◆ Work to complete ◆
Transcribe all of the data below verbatim, leaving out the pictures.

◆ Dataset items ◆
____________________

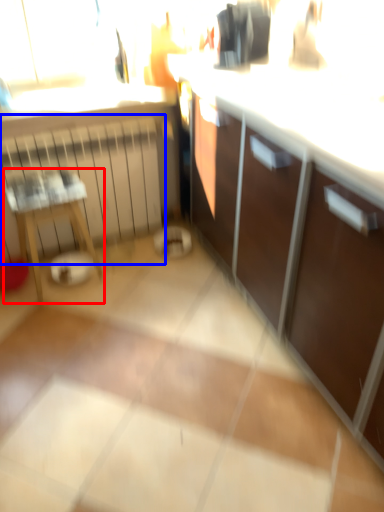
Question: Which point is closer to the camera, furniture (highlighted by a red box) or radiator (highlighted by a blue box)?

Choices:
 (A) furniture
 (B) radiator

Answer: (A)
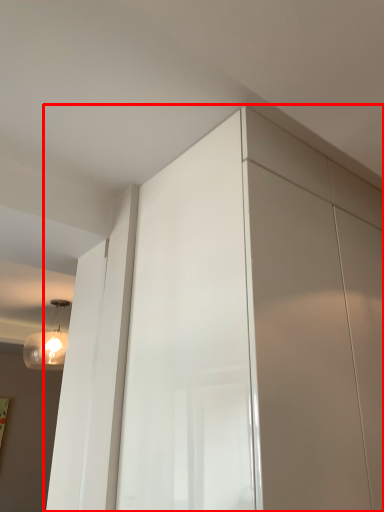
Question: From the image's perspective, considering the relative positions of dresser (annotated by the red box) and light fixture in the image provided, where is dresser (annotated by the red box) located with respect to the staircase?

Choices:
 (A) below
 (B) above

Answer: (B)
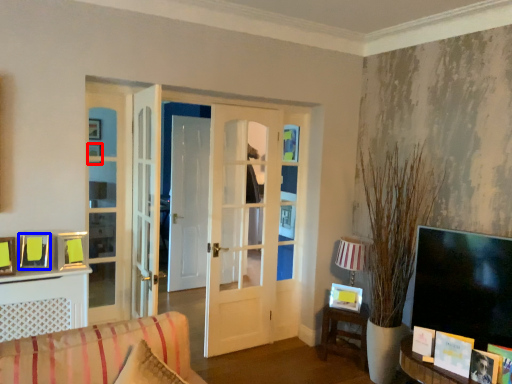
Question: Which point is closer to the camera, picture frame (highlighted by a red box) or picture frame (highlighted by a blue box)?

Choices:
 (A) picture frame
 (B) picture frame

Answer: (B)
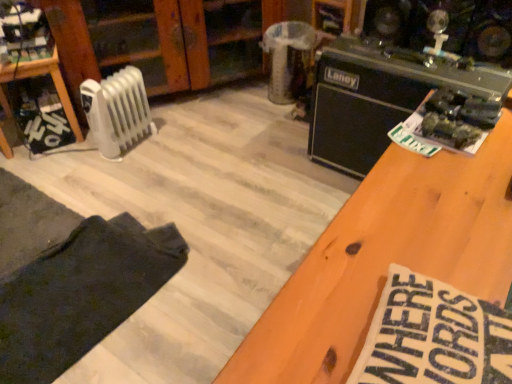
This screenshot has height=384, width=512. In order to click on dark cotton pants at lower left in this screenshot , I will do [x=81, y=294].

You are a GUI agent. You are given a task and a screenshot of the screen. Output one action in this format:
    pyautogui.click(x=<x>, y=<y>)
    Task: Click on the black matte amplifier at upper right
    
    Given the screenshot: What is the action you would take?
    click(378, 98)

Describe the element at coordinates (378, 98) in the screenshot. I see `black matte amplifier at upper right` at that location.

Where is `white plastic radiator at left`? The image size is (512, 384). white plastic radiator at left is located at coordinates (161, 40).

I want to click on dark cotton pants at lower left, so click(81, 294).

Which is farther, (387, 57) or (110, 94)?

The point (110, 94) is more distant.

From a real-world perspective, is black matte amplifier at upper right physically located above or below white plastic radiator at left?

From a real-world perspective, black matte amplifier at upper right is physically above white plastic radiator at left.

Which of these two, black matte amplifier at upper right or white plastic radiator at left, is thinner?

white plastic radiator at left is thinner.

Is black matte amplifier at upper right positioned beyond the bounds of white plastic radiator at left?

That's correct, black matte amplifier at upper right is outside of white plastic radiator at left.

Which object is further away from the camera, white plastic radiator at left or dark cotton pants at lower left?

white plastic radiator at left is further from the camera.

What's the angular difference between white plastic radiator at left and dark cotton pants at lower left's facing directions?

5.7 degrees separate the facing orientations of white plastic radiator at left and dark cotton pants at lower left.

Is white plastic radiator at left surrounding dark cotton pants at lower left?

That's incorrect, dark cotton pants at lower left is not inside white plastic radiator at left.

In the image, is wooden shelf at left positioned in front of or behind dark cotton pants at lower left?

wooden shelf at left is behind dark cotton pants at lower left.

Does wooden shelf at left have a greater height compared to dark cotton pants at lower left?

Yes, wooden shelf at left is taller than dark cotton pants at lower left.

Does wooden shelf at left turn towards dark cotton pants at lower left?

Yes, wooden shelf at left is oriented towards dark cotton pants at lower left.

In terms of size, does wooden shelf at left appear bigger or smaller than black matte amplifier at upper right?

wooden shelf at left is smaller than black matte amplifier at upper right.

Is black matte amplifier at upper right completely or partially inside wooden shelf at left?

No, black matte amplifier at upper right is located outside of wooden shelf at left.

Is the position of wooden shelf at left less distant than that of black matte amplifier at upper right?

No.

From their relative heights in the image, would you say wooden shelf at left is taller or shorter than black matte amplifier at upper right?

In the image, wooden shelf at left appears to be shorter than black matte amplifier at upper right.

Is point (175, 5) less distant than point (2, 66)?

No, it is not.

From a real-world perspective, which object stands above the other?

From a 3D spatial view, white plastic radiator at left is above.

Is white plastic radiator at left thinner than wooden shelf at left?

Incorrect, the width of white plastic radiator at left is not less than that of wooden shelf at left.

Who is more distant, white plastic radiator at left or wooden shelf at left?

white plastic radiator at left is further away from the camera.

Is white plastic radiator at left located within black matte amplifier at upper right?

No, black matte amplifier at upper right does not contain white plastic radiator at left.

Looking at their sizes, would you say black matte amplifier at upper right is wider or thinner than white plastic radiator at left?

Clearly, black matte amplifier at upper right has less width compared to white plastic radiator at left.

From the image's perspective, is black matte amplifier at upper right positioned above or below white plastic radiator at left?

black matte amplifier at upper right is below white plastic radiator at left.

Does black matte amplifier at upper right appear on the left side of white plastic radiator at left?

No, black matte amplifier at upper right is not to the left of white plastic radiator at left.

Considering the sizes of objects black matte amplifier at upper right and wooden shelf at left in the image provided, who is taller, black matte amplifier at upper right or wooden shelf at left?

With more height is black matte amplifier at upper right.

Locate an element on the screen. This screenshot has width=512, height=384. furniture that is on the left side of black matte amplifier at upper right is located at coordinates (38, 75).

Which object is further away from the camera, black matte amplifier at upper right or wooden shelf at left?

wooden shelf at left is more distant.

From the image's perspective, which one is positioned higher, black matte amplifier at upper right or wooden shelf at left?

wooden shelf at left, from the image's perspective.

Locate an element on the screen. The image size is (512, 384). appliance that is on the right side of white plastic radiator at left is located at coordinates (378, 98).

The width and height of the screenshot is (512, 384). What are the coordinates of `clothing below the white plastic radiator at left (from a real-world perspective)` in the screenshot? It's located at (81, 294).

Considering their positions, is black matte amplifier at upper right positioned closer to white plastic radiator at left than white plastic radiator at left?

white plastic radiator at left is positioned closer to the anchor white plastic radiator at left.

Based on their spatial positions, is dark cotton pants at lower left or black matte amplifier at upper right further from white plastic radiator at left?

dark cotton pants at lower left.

____________________

◆ Result of this task ◆
Question: Which point is closer to the camera, furniture (highlighted by a red box) or radiator (highlighted by a blue box)?

Choices:
 (A) furniture
 (B) radiator

Answer: (A)
Question: From the image's perspective, considering the relative positions of dresser (annotated by the red box) and light fixture in the image provided, where is dresser (annotated by the red box) located with respect to the staircase?

Choices:
 (A) below
 (B) above

Answer: (B)
Question: Which point is closer to the camera, picture frame (highlighted by a red box) or picture frame (highlighted by a blue box)?

Choices:
 (A) picture frame
 (B) picture frame

Answer: (B)
This screenshot has height=384, width=512. In order to click on dark cotton pants at lower left in this screenshot , I will do [x=81, y=294].

You are a GUI agent. You are given a task and a screenshot of the screen. Output one action in this format:
    pyautogui.click(x=<x>, y=<y>)
    Task: Click on the black matte amplifier at upper right
    
    Given the screenshot: What is the action you would take?
    click(378, 98)

Describe the element at coordinates (378, 98) in the screenshot. I see `black matte amplifier at upper right` at that location.

Where is `white plastic radiator at left`? The image size is (512, 384). white plastic radiator at left is located at coordinates (161, 40).

I want to click on dark cotton pants at lower left, so click(81, 294).

Which is farther, (387, 57) or (110, 94)?

The point (110, 94) is more distant.

From a real-world perspective, is black matte amplifier at upper right physically located above or below white plastic radiator at left?

From a real-world perspective, black matte amplifier at upper right is physically above white plastic radiator at left.

Which of these two, black matte amplifier at upper right or white plastic radiator at left, is thinner?

white plastic radiator at left is thinner.

Is black matte amplifier at upper right positioned beyond the bounds of white plastic radiator at left?

That's correct, black matte amplifier at upper right is outside of white plastic radiator at left.

Which object is further away from the camera, white plastic radiator at left or dark cotton pants at lower left?

white plastic radiator at left is further from the camera.

What's the angular difference between white plastic radiator at left and dark cotton pants at lower left's facing directions?

5.7 degrees separate the facing orientations of white plastic radiator at left and dark cotton pants at lower left.

Is white plastic radiator at left surrounding dark cotton pants at lower left?

That's incorrect, dark cotton pants at lower left is not inside white plastic radiator at left.

In the image, is wooden shelf at left positioned in front of or behind dark cotton pants at lower left?

wooden shelf at left is behind dark cotton pants at lower left.

Does wooden shelf at left have a greater height compared to dark cotton pants at lower left?

Yes, wooden shelf at left is taller than dark cotton pants at lower left.

Does wooden shelf at left turn towards dark cotton pants at lower left?

Yes, wooden shelf at left is oriented towards dark cotton pants at lower left.

In terms of size, does wooden shelf at left appear bigger or smaller than black matte amplifier at upper right?

wooden shelf at left is smaller than black matte amplifier at upper right.

Is black matte amplifier at upper right completely or partially inside wooden shelf at left?

No, black matte amplifier at upper right is located outside of wooden shelf at left.

Is the position of wooden shelf at left less distant than that of black matte amplifier at upper right?

No.

From their relative heights in the image, would you say wooden shelf at left is taller or shorter than black matte amplifier at upper right?

In the image, wooden shelf at left appears to be shorter than black matte amplifier at upper right.

Is point (175, 5) less distant than point (2, 66)?

No, it is not.

From a real-world perspective, which object stands above the other?

From a 3D spatial view, white plastic radiator at left is above.

Is white plastic radiator at left thinner than wooden shelf at left?

Incorrect, the width of white plastic radiator at left is not less than that of wooden shelf at left.

Who is more distant, white plastic radiator at left or wooden shelf at left?

white plastic radiator at left is further away from the camera.

Is white plastic radiator at left located within black matte amplifier at upper right?

No, black matte amplifier at upper right does not contain white plastic radiator at left.

Looking at their sizes, would you say black matte amplifier at upper right is wider or thinner than white plastic radiator at left?

Clearly, black matte amplifier at upper right has less width compared to white plastic radiator at left.

From the image's perspective, is black matte amplifier at upper right positioned above or below white plastic radiator at left?

black matte amplifier at upper right is below white plastic radiator at left.

Does black matte amplifier at upper right appear on the left side of white plastic radiator at left?

No, black matte amplifier at upper right is not to the left of white plastic radiator at left.

Considering the sizes of objects black matte amplifier at upper right and wooden shelf at left in the image provided, who is taller, black matte amplifier at upper right or wooden shelf at left?

With more height is black matte amplifier at upper right.

Locate an element on the screen. This screenshot has width=512, height=384. furniture that is on the left side of black matte amplifier at upper right is located at coordinates (38, 75).

Which object is further away from the camera, black matte amplifier at upper right or wooden shelf at left?

wooden shelf at left is more distant.

From the image's perspective, which one is positioned higher, black matte amplifier at upper right or wooden shelf at left?

wooden shelf at left, from the image's perspective.

Locate an element on the screen. The image size is (512, 384). appliance that is on the right side of white plastic radiator at left is located at coordinates (378, 98).

The width and height of the screenshot is (512, 384). What are the coordinates of `clothing below the white plastic radiator at left (from a real-world perspective)` in the screenshot? It's located at (81, 294).

Considering their positions, is black matte amplifier at upper right positioned closer to white plastic radiator at left than white plastic radiator at left?

white plastic radiator at left is positioned closer to the anchor white plastic radiator at left.

Based on their spatial positions, is dark cotton pants at lower left or black matte amplifier at upper right further from white plastic radiator at left?

dark cotton pants at lower left.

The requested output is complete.